From the records below, copy the lines that include "size".

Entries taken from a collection
>>>>>
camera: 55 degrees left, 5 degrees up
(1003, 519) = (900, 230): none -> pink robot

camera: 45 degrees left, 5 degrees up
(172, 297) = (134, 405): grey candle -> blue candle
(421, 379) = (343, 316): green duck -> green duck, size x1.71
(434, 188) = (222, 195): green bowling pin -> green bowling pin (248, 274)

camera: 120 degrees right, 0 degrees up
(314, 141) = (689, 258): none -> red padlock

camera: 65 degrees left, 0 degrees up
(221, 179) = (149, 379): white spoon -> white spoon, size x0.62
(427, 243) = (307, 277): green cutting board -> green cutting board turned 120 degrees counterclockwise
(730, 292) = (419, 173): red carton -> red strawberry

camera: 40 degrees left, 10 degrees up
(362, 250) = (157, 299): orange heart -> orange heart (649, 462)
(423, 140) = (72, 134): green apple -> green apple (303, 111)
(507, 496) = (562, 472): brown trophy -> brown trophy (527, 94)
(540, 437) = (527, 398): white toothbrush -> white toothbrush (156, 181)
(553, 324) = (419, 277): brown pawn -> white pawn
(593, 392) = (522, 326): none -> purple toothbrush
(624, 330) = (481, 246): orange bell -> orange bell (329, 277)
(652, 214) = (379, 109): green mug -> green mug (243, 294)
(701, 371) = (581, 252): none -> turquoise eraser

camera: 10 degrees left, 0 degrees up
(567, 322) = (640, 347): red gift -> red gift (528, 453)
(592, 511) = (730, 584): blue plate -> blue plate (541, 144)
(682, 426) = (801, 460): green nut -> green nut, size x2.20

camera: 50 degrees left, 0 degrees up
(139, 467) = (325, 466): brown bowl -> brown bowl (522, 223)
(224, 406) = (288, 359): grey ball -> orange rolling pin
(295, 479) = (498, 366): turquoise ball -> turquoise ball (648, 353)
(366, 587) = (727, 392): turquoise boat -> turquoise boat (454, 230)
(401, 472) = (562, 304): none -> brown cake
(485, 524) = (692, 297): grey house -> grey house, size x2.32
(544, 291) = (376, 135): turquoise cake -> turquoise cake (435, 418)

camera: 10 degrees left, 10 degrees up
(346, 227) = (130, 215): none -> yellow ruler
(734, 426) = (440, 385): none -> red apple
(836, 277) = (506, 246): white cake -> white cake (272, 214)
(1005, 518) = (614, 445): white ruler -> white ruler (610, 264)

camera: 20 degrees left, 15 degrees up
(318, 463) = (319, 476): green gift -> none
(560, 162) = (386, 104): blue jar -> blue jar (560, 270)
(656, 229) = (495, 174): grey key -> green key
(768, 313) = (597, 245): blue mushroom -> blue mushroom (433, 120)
<<<<<
| EXERCISE OUTPUT |
(421, 379) = (343, 316): green duck -> green duck, size x1.71
(221, 179) = (149, 379): white spoon -> white spoon, size x0.62
(682, 426) = (801, 460): green nut -> green nut, size x2.20
(485, 524) = (692, 297): grey house -> grey house, size x2.32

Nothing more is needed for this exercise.